-- Task details --
Copy the listing lines starting at the line that contains "Trace every road" and ending at the line that contains "road 1 (tertiary): [(199,356),(511,378)]", and replace "centreline" with "centerline". Keep everything else the same and give only those lines.

══ Data lines

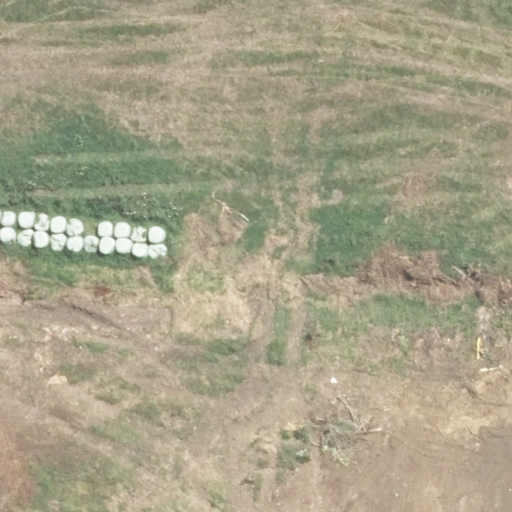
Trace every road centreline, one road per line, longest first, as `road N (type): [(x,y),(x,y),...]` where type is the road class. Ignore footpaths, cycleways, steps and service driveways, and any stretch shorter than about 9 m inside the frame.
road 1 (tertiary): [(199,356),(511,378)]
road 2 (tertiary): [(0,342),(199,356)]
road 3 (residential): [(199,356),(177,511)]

════
══ Data lines

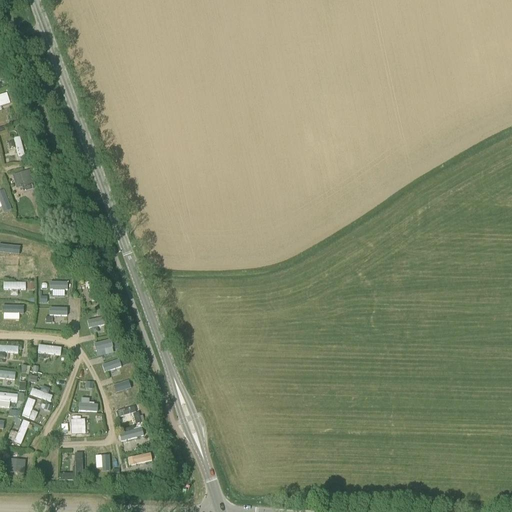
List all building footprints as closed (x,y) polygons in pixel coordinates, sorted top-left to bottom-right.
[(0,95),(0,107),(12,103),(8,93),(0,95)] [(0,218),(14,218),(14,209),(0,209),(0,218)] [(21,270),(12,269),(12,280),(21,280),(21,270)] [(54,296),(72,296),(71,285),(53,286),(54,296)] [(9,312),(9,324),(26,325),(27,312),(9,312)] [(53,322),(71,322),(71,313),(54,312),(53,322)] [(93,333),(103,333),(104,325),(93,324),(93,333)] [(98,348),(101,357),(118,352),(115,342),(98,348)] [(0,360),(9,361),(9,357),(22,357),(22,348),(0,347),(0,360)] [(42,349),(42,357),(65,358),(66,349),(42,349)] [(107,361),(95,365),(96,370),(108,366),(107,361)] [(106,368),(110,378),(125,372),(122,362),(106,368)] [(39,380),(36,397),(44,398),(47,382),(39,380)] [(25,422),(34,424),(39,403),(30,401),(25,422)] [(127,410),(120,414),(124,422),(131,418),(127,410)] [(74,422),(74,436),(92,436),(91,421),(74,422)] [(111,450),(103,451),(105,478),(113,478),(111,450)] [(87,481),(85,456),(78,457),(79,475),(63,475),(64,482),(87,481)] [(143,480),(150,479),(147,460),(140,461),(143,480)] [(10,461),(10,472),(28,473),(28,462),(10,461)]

════

-- Expected answer --
Trace every road centerline, one road per line, longest first, as `road N (type): [(x,y),(x,y),...]` where type is the road class. Ignore footpaths, cycleways, steps and service driveways, and any stretch shorter than about 9 m inside the frame.
road 1 (tertiary): [(199,356),(511,378)]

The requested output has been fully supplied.